Extracted data entries:
════════════════
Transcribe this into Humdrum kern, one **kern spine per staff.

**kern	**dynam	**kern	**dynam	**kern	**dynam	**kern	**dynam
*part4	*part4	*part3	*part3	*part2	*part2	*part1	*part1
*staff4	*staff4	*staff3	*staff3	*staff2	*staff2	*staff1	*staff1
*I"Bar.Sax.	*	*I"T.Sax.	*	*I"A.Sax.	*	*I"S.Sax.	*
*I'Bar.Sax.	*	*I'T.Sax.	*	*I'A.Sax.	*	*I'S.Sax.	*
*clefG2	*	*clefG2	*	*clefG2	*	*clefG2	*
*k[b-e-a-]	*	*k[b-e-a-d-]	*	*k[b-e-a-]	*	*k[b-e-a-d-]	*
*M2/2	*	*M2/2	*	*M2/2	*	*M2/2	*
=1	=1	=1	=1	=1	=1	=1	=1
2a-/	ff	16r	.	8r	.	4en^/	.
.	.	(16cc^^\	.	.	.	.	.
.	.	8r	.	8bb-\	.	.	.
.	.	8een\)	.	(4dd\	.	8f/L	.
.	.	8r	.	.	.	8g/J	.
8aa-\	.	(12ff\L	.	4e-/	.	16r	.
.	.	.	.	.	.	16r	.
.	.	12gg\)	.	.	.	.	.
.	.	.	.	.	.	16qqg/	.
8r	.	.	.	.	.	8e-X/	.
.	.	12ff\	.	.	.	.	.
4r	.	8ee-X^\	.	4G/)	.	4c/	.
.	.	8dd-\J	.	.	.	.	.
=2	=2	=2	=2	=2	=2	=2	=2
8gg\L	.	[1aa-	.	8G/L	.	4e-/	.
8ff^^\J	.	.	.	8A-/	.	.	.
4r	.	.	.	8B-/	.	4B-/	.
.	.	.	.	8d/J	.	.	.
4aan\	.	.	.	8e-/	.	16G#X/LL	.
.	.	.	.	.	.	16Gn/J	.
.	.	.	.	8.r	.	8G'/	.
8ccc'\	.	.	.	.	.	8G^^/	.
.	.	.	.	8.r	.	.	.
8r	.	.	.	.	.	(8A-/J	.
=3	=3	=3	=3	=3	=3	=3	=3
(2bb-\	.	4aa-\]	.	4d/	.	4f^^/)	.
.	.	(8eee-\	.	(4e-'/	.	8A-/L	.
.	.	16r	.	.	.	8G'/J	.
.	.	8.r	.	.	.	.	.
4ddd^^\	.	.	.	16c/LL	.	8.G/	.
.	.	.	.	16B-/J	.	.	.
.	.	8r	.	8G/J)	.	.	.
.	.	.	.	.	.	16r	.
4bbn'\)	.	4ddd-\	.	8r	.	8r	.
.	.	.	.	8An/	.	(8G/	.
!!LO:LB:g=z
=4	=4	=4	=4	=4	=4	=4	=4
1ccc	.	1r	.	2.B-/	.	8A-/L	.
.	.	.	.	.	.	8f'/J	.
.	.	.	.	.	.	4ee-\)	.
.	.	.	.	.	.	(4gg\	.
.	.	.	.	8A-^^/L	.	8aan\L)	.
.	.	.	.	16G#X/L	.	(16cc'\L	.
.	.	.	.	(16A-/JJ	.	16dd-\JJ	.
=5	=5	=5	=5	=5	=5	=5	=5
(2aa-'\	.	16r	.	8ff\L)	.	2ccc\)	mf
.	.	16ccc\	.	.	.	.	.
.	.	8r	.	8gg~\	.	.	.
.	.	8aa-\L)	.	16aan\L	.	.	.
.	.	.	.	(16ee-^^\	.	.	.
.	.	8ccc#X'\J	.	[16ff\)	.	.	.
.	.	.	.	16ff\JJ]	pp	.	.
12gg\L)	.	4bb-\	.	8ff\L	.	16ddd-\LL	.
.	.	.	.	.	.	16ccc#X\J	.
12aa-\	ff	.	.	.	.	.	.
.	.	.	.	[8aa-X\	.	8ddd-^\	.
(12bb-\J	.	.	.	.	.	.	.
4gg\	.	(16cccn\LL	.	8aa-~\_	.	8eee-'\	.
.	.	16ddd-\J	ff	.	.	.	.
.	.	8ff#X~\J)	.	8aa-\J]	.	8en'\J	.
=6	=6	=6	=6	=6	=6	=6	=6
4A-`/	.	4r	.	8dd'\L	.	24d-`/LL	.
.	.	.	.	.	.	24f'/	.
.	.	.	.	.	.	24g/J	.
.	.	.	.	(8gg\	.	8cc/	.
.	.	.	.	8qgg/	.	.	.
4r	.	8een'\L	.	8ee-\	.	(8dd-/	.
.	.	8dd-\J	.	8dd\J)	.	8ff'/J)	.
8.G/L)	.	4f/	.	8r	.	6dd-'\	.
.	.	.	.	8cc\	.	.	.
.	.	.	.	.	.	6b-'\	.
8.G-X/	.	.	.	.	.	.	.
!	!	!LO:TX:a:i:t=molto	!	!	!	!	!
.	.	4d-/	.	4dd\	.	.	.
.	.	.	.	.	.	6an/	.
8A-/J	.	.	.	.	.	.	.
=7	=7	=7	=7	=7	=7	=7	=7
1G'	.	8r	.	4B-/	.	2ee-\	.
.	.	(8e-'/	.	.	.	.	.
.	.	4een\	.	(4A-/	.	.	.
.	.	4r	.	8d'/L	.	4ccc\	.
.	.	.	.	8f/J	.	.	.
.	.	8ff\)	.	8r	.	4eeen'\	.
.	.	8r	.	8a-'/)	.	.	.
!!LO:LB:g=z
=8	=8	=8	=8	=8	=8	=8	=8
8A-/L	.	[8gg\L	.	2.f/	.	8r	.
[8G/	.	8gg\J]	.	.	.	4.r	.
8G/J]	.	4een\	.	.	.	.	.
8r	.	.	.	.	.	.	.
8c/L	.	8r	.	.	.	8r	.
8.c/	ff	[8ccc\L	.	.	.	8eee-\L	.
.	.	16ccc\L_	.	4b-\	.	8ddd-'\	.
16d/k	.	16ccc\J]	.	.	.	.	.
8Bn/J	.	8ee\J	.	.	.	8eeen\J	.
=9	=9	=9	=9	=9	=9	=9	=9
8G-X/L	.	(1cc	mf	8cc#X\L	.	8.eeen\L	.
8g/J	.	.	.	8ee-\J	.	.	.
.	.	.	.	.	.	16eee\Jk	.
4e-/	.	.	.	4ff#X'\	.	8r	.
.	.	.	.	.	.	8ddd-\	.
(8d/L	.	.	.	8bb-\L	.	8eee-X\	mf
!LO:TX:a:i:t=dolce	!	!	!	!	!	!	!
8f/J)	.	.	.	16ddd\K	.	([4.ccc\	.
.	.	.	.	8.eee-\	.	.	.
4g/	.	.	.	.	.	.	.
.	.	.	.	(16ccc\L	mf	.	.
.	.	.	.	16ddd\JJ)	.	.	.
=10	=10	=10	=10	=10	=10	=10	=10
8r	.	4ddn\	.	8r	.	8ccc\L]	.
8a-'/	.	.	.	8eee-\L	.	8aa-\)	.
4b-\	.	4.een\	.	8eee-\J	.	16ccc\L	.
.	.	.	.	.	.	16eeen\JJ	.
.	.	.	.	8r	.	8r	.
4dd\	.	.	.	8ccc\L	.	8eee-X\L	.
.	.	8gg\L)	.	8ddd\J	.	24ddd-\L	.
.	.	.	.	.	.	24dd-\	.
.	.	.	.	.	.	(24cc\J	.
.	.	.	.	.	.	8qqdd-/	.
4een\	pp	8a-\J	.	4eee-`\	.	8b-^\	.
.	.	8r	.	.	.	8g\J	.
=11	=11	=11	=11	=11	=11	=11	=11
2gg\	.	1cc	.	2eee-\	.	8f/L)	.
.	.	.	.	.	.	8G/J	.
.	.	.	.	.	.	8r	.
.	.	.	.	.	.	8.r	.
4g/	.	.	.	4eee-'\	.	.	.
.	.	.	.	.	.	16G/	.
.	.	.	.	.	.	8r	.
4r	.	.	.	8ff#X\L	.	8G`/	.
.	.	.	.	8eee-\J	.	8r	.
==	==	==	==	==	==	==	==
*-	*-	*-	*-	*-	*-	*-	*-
════════════════
Objective:
Please return each line above that contains the string "kern".

Written response:
Transcribe this into Humdrum kern, one **kern spine per staff.
**kern	**dynam	**kern	**dynam	**kern	**dynam	**kern	**dynam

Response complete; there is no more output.